**Exercise goal:** Once the line with "brown notebook (no." has been located in the records below, set down that line and all subsequent lines exactly, omitting the pictures.
(Beginning of Record extracts)
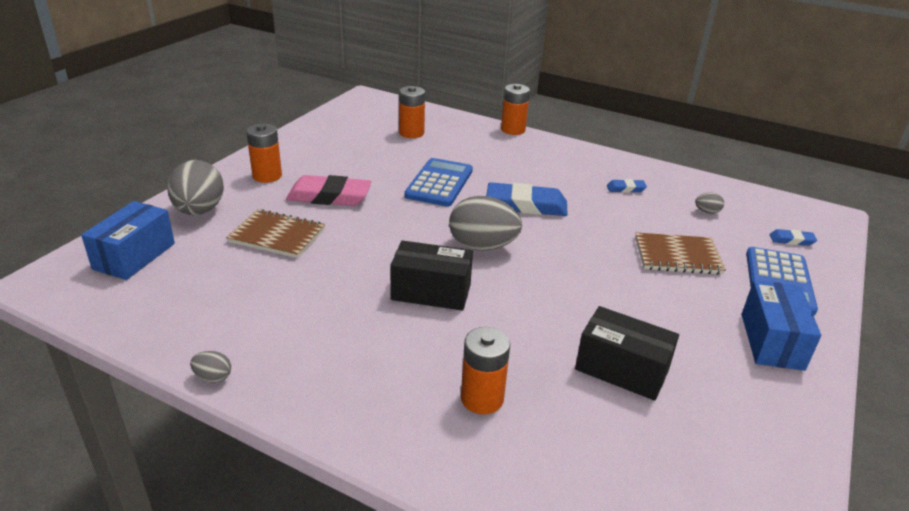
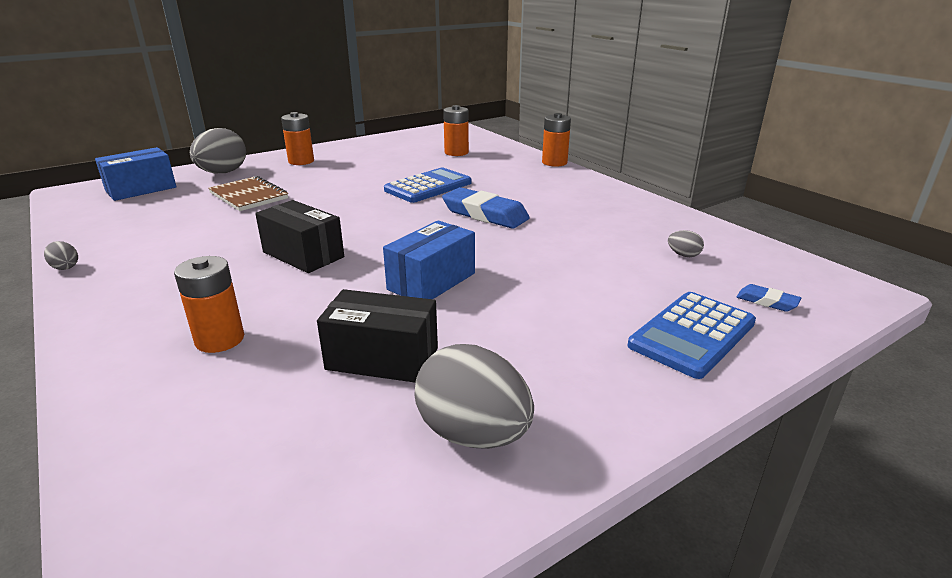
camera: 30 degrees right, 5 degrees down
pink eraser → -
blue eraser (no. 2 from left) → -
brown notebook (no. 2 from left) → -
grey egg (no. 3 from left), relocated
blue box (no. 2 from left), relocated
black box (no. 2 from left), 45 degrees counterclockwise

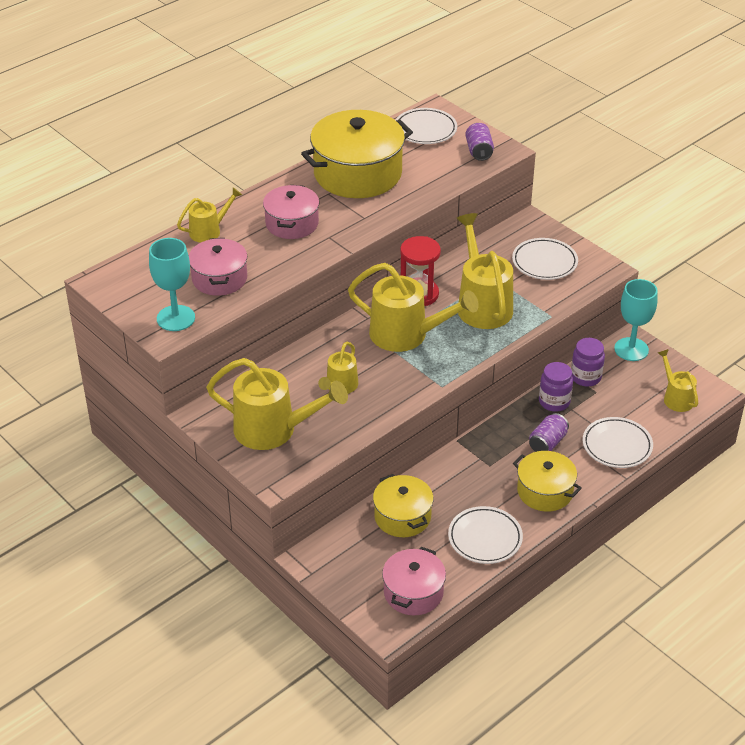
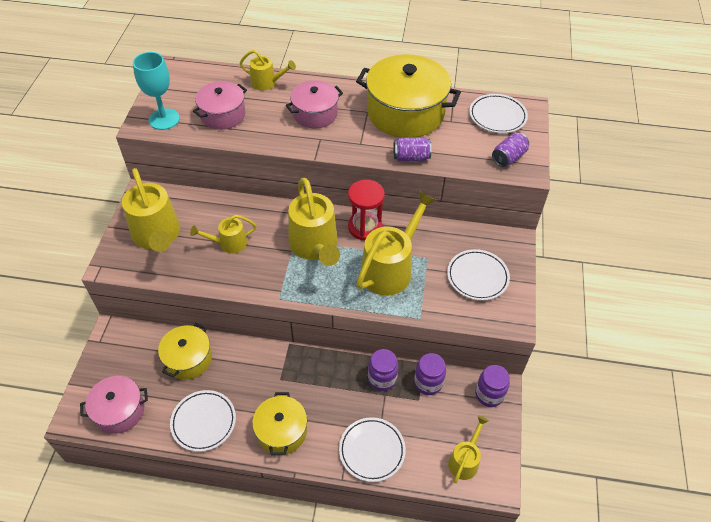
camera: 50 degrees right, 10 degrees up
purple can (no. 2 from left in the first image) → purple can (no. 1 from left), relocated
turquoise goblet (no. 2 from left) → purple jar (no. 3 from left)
(End of Record extracts)
**Written response:**
brown notebook (no. 2 from left) → -
grey egg (no. 3 from left), relocated
blue box (no. 2 from left), relocated
black box (no. 2 from left), 45 degrees counterclockwise

camera: 50 degrees right, 10 degrees up
purple can (no. 2 from left in the first image) → purple can (no. 1 from left), relocated
turquoise goblet (no. 2 from left) → purple jar (no. 3 from left)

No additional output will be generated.